With the images removed, transcribe the listing that follows exactly.

[[ DATA SHOWN, beginning ]]

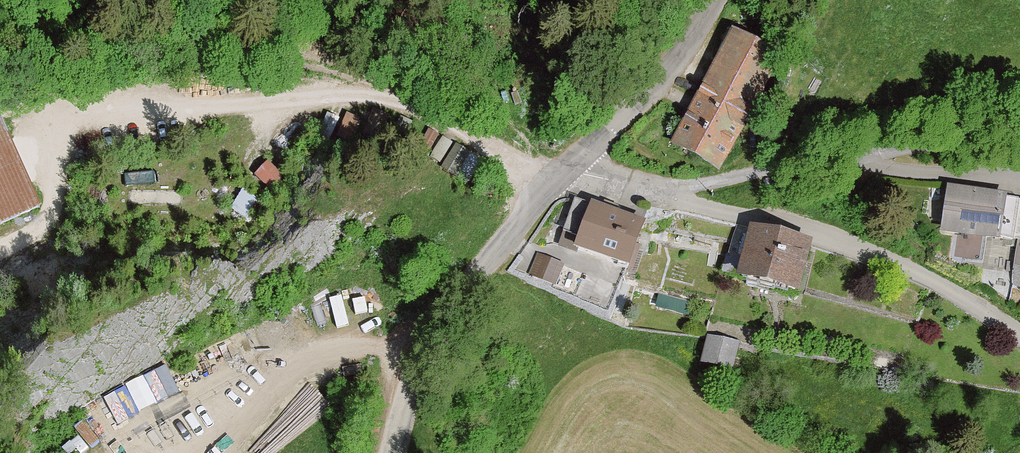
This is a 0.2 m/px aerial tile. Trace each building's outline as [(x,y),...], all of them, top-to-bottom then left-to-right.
[(782,50),(734,24),(685,115),(669,146),(717,171),(782,50)] [(0,119),(0,229),(41,212),(0,119)] [(283,180),(267,164),(255,177),(272,192),(283,180)] [(1008,191),(947,182),(941,223),(940,229),(957,232),(1000,238),(1001,235),(1013,236),(1018,199),(1008,197),(1008,191)] [(646,221),(574,196),(558,244),(625,267),(630,269),(646,221)] [(813,241),(751,225),(743,256),(727,252),(722,272),(738,276),(737,280),(799,296),(813,241)] [(555,288),(564,267),(538,256),(529,277),(555,288)] [(661,294),(658,305),(689,314),(692,303),(661,294)] [(739,341),(710,335),(704,363),(733,369),(739,341)]
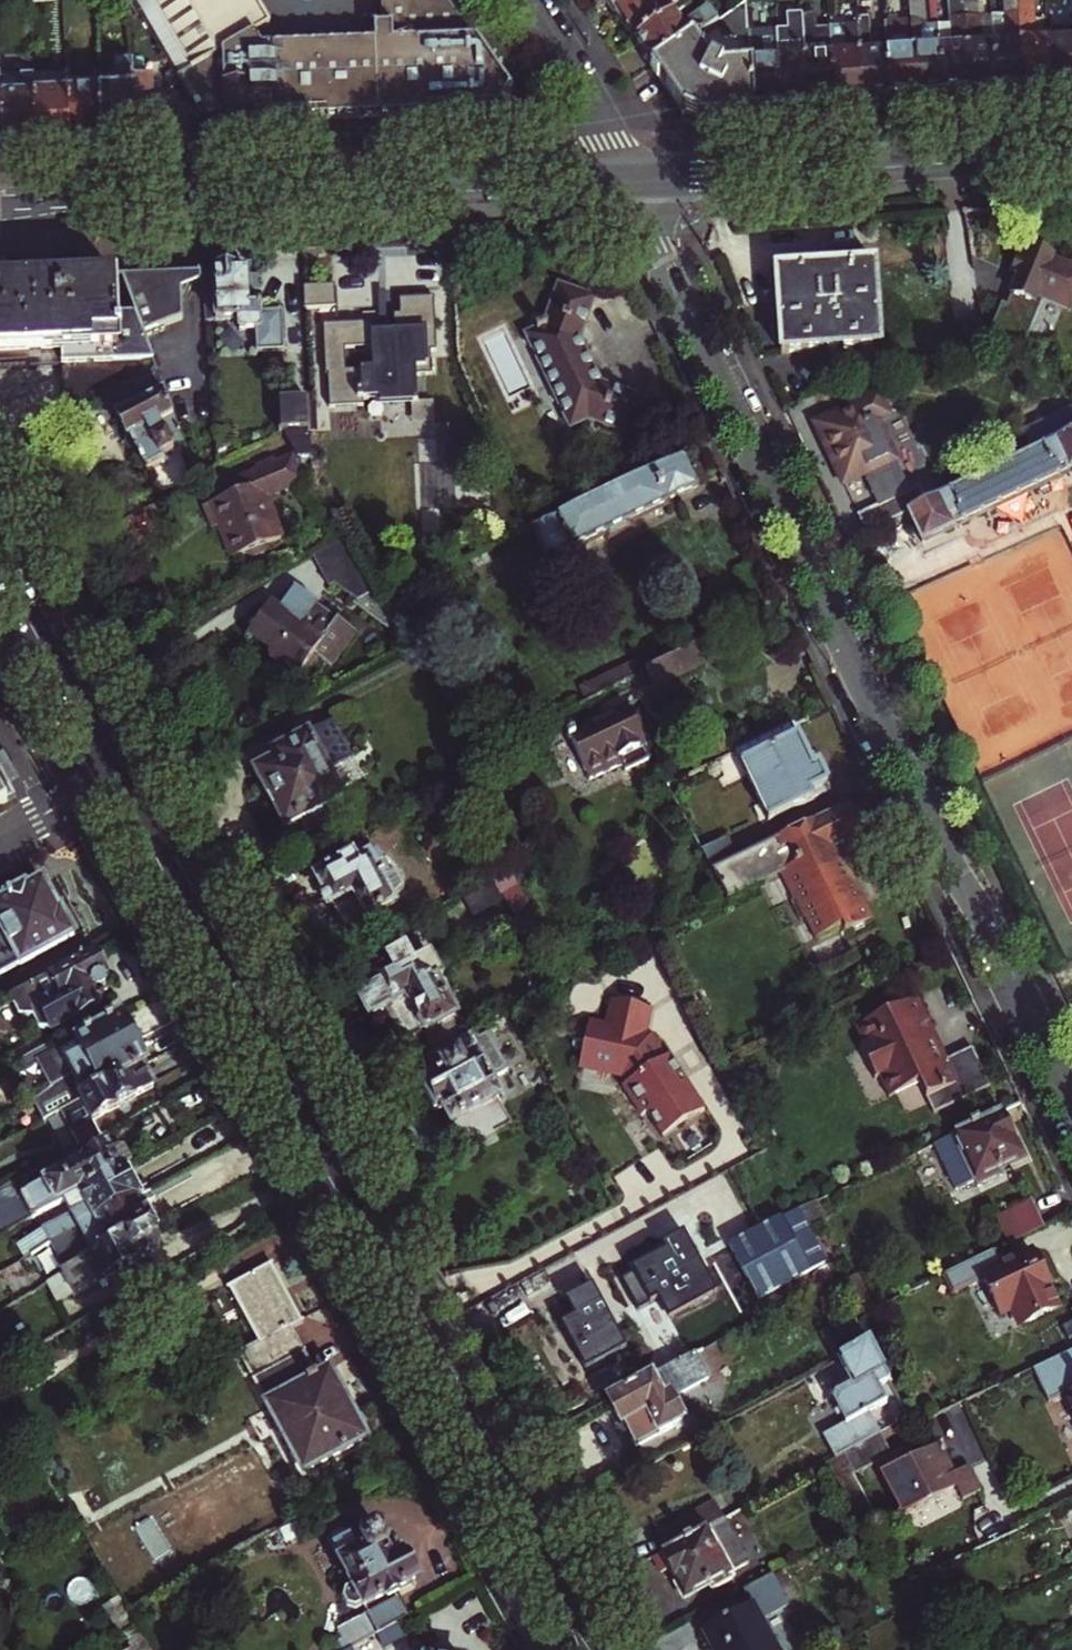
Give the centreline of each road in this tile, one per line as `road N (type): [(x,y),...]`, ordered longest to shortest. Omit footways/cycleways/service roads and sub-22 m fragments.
road 1 (primary): [(601,1649),(0,536)]
road 2 (primary): [(0,599),(567,1649)]
road 3 (residential): [(1071,1110),(629,180)]
road 4 (tertiary): [(17,212),(629,180)]
road 5 (tertiary): [(629,180),(1071,152)]
road 6 (residential): [(525,0),(596,110),(629,180)]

[[ DATA SHOWN, end ]]

- RESULT FOR THIS TASK
This is a 0.2 m/px aerial tile. Trace each building's outline as [(x,y),...], all of them, top-to-bottom then left-to-right.
[(782,50),(734,24),(685,115),(669,146),(717,171),(782,50)] [(0,119),(0,229),(41,212),(0,119)] [(283,180),(267,164),(255,177),(272,192),(283,180)] [(1008,191),(947,182),(941,223),(940,229),(957,232),(1000,238),(1001,235),(1013,236),(1018,199),(1008,197),(1008,191)] [(646,221),(574,196),(558,244),(625,267),(630,269),(646,221)] [(813,241),(751,225),(743,256),(727,252),(722,272),(738,276),(737,280),(799,296),(813,241)] [(555,288),(564,267),(538,256),(529,277),(555,288)] [(661,294),(658,305),(689,314),(692,303),(661,294)] [(739,341),(710,335),(704,363),(733,369),(739,341)]
Give the centreline of each road in this tile, one per line as `road N (type): [(x,y),...]`, ordered longest to shortest. Omit footways/cycleways/service roads and sub-22 m fragments.
road 1 (primary): [(601,1649),(0,536)]
road 2 (primary): [(0,599),(567,1649)]
road 3 (residential): [(1071,1110),(629,180)]
road 4 (tertiary): [(17,212),(629,180)]
road 5 (tertiary): [(629,180),(1071,152)]
road 6 (residential): [(525,0),(596,110),(629,180)]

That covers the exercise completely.